*Data provided*
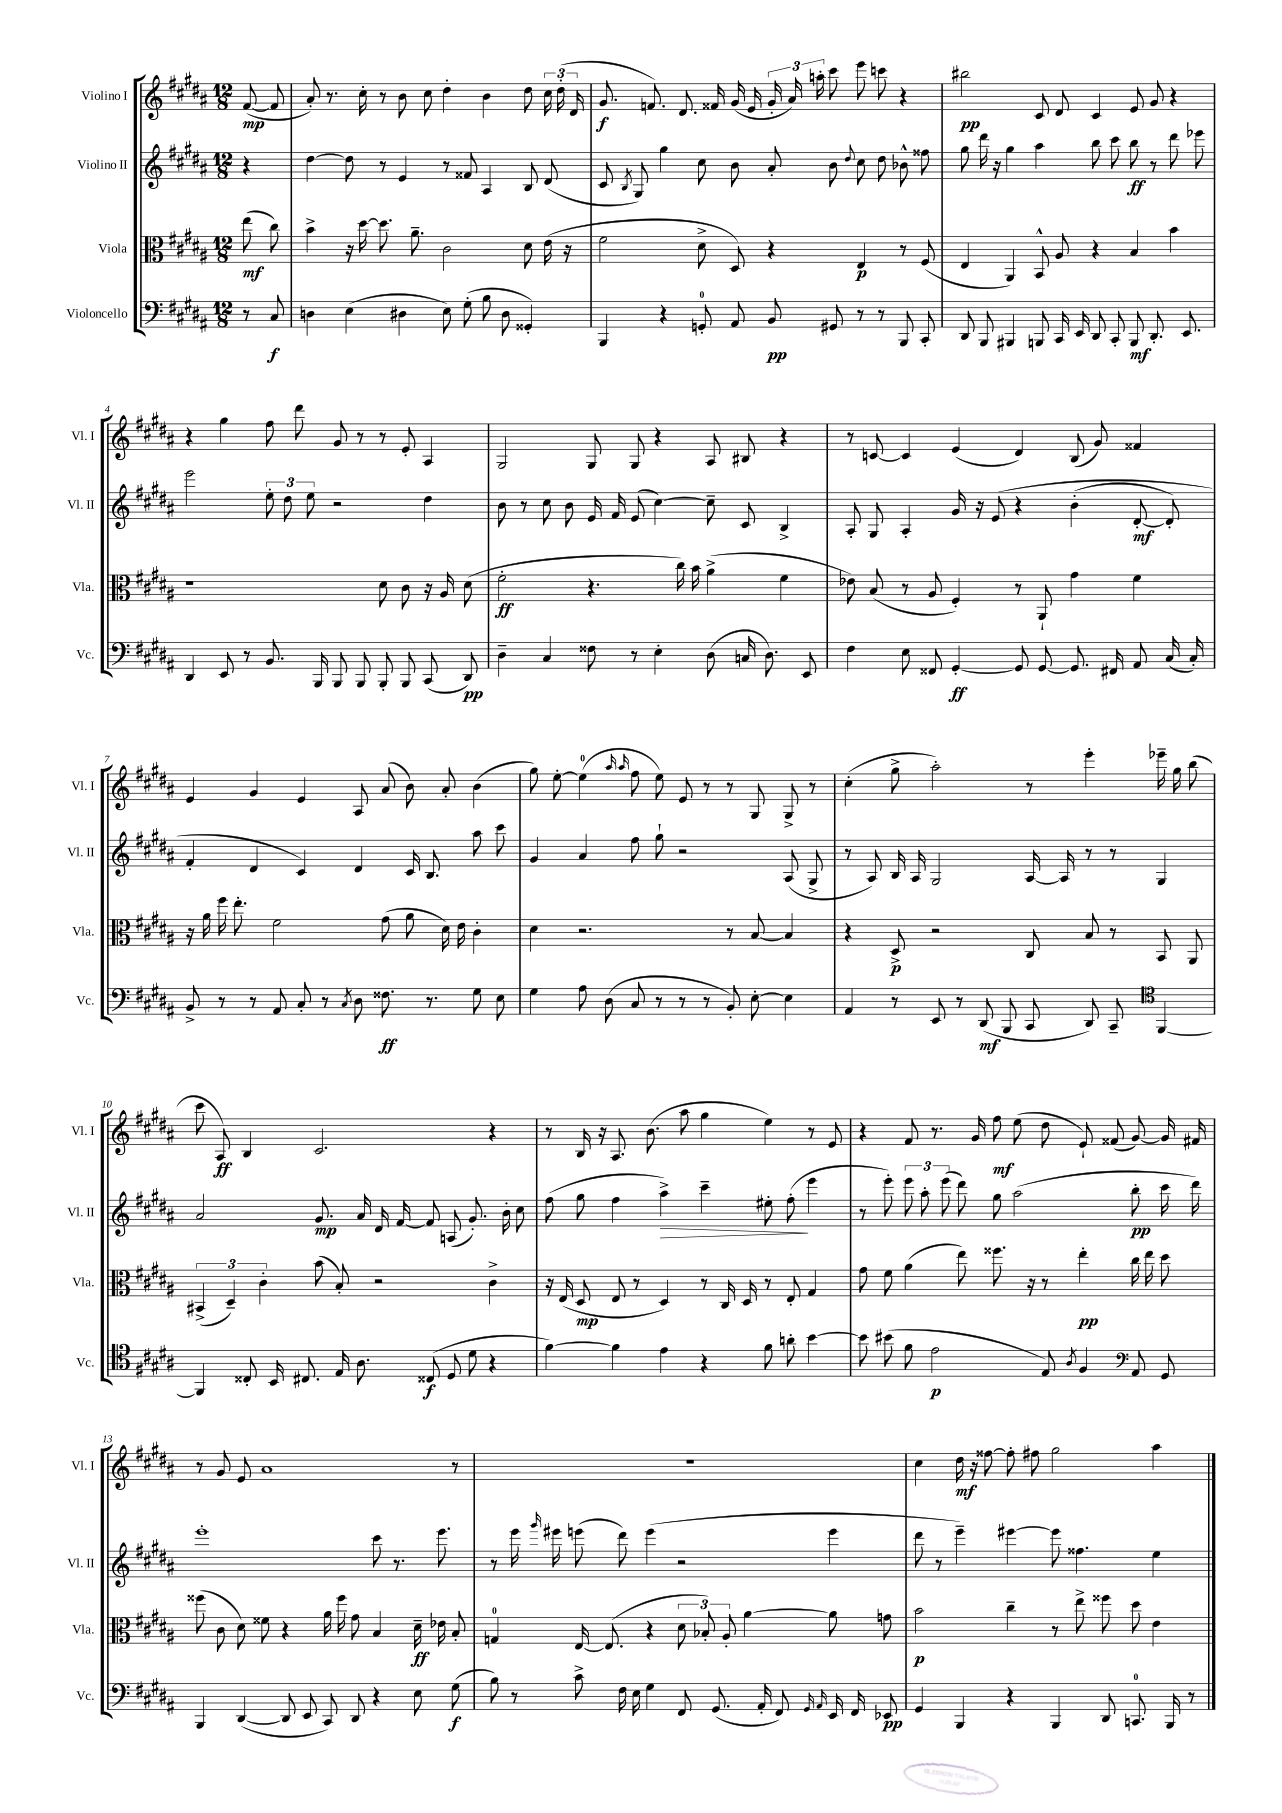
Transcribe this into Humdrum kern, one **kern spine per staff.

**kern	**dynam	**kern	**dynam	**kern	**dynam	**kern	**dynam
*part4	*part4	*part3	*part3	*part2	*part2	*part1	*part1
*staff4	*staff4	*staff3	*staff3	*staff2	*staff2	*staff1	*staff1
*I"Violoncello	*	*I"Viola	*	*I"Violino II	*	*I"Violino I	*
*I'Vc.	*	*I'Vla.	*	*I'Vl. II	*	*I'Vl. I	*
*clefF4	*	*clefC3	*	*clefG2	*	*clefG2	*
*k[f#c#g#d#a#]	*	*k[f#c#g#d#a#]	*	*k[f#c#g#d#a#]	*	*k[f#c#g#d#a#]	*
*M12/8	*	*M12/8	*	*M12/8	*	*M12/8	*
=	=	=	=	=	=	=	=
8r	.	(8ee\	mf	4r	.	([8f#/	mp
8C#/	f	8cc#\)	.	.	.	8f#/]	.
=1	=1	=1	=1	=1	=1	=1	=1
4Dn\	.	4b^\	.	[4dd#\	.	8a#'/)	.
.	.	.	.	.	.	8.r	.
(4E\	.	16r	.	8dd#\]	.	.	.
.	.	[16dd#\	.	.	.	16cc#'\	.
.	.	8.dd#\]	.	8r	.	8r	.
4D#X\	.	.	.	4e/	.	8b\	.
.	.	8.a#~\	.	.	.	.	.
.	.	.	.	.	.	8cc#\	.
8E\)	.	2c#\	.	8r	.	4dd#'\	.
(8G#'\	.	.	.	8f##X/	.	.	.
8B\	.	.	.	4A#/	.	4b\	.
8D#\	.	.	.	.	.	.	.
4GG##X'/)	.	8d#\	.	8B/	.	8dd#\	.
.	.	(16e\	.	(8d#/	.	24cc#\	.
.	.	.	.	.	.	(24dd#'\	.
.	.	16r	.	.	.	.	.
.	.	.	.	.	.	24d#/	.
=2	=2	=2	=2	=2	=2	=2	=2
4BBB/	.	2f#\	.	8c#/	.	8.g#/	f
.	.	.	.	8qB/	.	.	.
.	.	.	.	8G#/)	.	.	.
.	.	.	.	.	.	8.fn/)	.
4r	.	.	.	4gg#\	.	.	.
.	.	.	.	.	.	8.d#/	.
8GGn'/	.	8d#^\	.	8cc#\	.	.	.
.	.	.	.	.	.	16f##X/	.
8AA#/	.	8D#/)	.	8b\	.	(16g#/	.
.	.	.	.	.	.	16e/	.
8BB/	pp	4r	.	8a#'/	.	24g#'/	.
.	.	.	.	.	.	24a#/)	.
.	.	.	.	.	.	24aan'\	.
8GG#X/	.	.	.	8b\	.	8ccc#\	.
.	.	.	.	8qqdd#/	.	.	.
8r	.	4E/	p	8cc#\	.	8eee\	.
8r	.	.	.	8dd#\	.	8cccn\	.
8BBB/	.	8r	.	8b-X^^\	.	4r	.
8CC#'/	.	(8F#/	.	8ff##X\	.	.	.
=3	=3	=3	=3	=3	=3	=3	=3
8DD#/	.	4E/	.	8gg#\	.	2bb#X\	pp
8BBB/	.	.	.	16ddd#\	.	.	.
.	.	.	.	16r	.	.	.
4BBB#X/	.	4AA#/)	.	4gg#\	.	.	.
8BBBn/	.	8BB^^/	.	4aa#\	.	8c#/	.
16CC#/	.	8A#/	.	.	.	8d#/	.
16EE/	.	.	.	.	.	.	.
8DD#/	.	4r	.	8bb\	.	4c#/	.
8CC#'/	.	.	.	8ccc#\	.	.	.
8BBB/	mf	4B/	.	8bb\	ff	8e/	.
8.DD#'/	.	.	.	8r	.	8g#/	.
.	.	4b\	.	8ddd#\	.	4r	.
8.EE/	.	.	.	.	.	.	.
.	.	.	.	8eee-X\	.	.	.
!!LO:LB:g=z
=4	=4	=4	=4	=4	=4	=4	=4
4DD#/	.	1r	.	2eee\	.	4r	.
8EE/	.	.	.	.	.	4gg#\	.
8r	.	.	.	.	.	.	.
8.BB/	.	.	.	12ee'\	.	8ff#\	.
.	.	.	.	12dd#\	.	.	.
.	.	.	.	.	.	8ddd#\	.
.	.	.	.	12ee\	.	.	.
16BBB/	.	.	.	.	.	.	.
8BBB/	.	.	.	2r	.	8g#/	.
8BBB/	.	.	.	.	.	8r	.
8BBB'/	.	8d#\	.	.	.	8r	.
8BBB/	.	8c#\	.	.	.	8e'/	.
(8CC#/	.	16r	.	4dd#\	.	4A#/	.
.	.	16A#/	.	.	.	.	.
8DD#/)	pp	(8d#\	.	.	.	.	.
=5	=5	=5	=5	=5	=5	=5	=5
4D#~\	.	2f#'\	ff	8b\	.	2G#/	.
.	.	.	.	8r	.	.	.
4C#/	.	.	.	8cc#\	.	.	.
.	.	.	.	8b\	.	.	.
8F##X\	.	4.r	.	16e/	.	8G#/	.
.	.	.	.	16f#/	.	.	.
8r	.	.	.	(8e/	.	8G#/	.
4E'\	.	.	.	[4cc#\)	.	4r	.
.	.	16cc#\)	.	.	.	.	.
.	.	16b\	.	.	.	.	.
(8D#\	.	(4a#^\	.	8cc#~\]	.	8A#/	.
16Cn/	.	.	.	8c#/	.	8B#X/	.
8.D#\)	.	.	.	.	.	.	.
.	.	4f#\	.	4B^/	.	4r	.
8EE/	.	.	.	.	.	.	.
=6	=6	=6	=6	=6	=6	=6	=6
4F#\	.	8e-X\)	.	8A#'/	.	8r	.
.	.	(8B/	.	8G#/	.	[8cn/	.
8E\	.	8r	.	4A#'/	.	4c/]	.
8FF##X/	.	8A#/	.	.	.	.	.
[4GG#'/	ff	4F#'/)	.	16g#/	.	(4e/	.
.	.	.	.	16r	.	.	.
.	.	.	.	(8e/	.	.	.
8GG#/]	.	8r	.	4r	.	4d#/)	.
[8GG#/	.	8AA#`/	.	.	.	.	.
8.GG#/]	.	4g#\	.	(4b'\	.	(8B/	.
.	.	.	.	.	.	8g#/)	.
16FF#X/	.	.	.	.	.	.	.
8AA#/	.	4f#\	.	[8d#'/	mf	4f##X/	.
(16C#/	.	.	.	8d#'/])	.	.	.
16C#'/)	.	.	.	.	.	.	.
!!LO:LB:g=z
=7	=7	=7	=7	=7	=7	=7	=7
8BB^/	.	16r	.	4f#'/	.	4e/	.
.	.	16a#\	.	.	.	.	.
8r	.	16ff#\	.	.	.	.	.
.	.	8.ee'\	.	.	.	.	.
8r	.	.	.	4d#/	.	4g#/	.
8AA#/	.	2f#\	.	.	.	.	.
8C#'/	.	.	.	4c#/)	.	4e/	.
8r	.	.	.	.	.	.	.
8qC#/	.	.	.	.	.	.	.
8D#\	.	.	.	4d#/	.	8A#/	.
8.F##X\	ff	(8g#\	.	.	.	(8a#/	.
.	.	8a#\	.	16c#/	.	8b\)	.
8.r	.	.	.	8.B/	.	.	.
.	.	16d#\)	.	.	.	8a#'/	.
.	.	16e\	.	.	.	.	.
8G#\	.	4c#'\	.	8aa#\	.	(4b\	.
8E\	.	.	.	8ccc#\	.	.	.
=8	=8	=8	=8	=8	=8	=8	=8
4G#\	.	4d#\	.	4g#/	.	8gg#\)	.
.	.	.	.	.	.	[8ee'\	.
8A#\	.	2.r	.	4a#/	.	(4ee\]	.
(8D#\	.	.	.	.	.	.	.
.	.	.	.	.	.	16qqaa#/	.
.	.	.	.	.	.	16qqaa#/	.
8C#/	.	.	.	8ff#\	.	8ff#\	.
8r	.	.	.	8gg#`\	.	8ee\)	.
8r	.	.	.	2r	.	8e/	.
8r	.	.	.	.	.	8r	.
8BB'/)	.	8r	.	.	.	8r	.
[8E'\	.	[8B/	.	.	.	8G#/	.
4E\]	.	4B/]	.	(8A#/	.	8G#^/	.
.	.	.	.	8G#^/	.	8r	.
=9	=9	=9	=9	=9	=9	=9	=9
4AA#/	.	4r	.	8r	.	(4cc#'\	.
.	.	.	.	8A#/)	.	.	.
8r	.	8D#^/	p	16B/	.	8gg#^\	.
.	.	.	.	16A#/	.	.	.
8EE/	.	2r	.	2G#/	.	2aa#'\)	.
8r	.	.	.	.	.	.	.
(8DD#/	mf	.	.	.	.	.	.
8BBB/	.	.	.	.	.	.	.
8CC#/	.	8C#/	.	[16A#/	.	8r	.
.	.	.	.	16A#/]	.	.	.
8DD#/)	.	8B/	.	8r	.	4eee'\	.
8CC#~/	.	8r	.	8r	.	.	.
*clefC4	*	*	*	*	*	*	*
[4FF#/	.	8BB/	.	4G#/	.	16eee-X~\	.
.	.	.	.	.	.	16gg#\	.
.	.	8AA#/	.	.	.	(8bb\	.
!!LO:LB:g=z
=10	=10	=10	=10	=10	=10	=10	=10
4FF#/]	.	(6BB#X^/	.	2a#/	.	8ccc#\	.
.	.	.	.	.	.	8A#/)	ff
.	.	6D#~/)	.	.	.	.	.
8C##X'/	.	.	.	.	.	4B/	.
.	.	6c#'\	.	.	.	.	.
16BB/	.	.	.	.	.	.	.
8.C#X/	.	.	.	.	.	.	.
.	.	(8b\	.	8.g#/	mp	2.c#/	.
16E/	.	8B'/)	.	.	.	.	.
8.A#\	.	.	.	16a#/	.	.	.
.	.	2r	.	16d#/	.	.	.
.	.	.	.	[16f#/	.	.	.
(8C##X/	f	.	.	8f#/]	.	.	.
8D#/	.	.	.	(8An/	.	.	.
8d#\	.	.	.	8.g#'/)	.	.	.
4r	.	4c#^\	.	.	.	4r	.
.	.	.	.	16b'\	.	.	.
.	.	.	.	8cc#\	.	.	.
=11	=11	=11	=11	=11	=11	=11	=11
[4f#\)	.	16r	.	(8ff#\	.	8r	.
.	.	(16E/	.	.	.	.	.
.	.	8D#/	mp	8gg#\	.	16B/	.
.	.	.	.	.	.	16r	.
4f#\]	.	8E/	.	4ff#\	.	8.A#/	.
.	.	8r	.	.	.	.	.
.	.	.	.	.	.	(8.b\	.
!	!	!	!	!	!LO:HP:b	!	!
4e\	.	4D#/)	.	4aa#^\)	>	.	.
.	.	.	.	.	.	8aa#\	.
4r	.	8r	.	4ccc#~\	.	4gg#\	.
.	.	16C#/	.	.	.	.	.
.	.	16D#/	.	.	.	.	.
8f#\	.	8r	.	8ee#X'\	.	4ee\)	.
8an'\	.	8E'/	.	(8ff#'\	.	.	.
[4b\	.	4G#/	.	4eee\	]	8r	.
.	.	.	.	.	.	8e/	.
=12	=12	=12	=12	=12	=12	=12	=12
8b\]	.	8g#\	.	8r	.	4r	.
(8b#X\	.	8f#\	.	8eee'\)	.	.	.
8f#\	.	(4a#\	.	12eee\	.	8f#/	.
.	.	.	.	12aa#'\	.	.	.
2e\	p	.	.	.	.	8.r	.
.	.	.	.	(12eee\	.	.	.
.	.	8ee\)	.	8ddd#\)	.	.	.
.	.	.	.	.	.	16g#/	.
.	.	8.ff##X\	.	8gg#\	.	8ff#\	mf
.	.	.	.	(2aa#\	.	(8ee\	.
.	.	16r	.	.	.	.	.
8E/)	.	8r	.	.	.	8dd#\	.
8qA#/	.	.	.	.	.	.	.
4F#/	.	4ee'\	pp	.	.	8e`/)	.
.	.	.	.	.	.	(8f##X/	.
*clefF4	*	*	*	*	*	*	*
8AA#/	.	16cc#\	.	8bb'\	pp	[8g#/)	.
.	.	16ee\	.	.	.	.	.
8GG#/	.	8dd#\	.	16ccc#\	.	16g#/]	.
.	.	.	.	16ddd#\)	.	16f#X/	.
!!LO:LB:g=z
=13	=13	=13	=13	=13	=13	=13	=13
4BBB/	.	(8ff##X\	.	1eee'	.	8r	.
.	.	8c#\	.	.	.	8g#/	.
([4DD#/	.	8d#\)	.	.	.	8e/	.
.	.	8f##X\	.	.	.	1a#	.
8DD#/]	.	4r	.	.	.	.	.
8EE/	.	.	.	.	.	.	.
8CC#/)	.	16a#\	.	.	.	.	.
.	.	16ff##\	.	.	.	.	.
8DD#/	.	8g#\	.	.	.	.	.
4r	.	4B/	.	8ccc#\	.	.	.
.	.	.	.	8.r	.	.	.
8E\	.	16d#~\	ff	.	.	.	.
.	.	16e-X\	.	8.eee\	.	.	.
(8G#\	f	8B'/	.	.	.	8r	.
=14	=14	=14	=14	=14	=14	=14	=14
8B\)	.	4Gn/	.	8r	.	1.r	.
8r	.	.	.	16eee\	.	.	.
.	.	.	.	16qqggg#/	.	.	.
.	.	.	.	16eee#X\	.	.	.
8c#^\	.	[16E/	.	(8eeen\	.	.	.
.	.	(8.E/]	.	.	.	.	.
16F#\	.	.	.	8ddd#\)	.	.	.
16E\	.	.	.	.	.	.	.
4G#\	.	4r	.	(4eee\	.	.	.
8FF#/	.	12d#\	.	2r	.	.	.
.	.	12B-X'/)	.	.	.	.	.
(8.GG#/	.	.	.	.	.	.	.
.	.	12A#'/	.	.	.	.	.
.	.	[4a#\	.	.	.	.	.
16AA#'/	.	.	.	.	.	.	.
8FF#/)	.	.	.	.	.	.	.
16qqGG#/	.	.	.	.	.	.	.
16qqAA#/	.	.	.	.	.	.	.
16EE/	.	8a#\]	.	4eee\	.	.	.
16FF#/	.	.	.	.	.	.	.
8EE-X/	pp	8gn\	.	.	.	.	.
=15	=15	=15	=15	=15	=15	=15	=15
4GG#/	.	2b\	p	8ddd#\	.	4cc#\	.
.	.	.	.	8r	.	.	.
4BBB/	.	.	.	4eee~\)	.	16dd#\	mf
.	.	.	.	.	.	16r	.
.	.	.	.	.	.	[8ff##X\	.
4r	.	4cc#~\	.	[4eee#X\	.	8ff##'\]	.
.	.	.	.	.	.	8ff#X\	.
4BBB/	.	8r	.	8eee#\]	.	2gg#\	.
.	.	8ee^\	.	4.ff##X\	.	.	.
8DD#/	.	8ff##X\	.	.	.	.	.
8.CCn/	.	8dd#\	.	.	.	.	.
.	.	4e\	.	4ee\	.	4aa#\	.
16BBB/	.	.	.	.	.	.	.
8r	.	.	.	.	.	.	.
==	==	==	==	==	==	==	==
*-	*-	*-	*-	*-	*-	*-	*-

*Goal*
How many lines in the records above contain the string "kern"? Reply with the number only.

*Output below*
2